Task instructions - Reproduce every line in the listing that contains the word "pink".
Records for processing section start
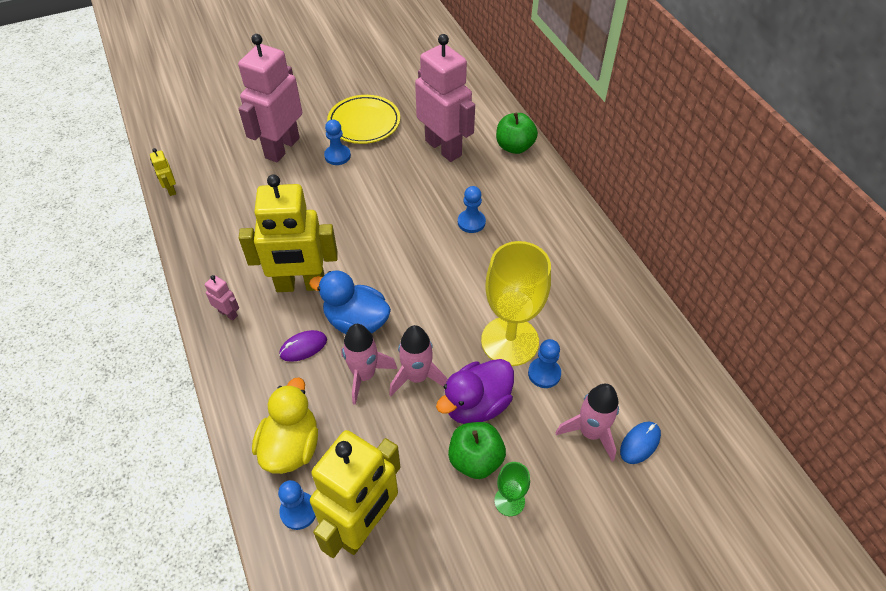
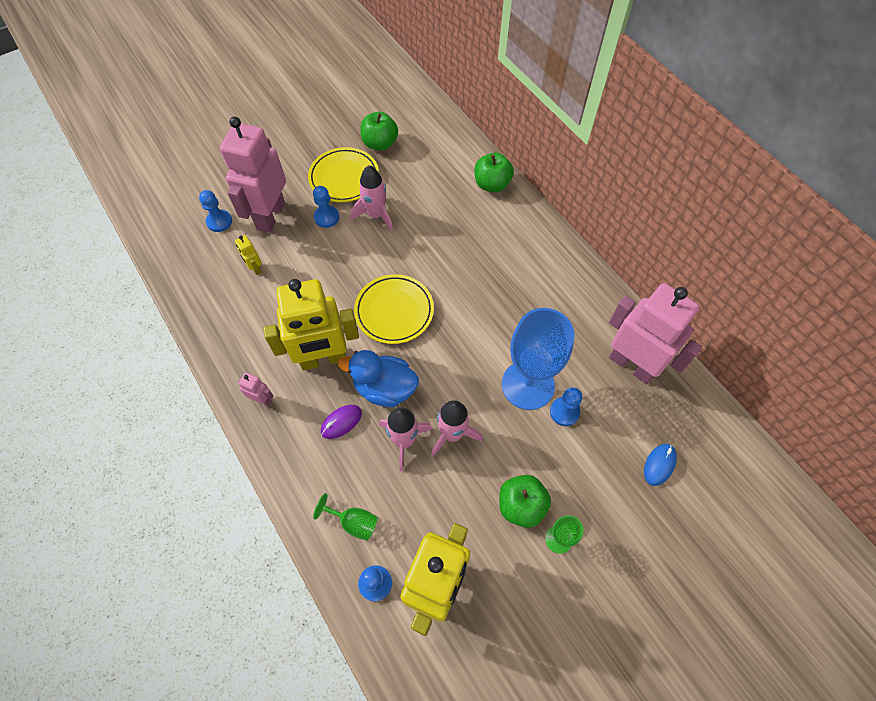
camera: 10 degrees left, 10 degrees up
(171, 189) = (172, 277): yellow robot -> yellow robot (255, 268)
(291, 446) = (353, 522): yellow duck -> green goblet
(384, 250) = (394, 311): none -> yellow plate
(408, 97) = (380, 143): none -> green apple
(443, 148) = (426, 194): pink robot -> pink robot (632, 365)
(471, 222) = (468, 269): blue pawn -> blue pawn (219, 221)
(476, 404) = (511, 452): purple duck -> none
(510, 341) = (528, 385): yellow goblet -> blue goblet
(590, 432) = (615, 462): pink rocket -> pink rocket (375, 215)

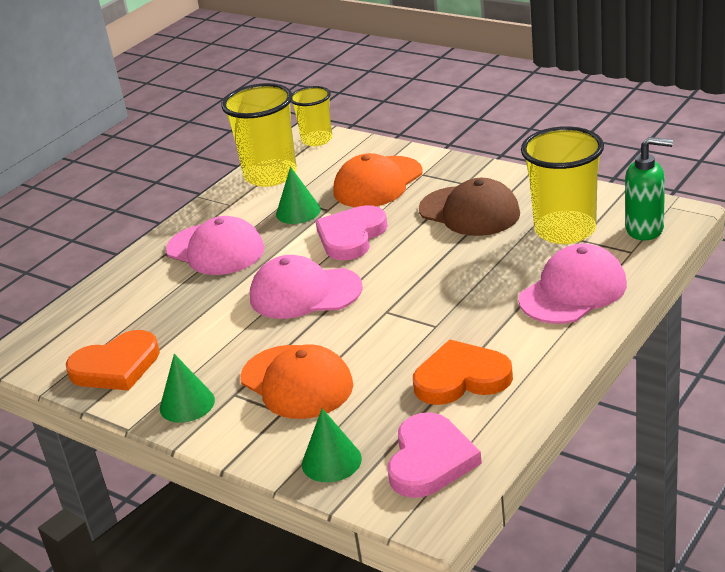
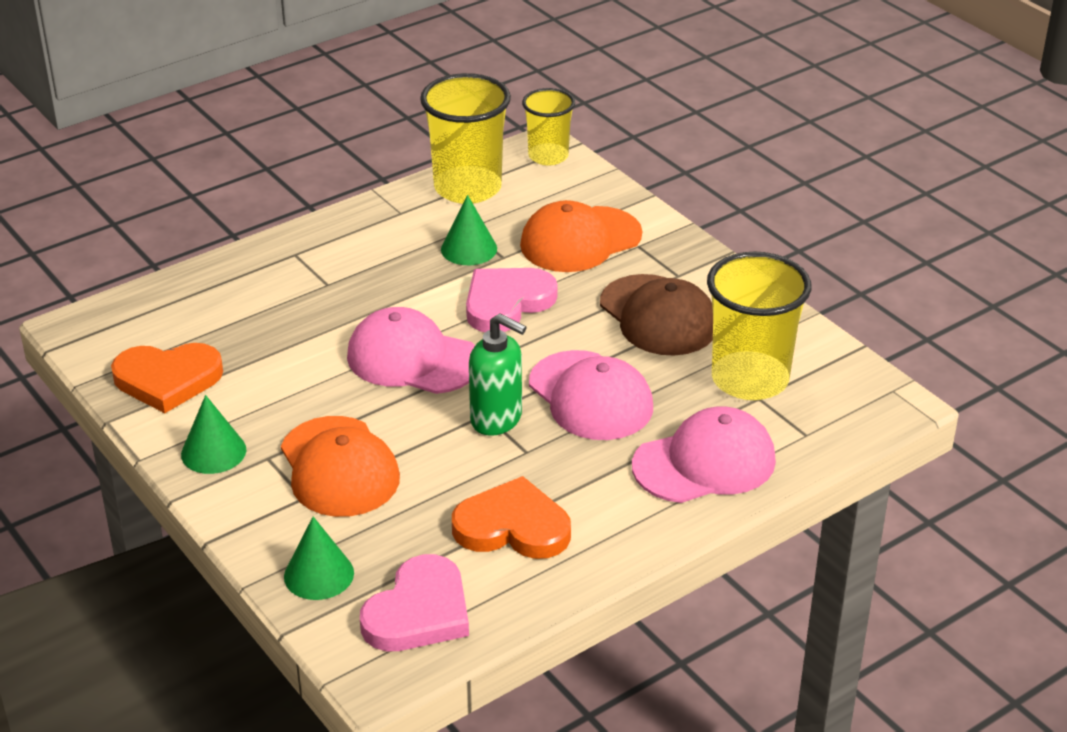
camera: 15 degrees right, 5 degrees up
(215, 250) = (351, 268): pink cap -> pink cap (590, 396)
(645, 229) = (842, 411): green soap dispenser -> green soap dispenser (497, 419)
Records for processing section end
Result of this exercise -
(443, 148) = (426, 194): pink robot -> pink robot (632, 365)
(590, 432) = (615, 462): pink rocket -> pink rocket (375, 215)
(215, 250) = (351, 268): pink cap -> pink cap (590, 396)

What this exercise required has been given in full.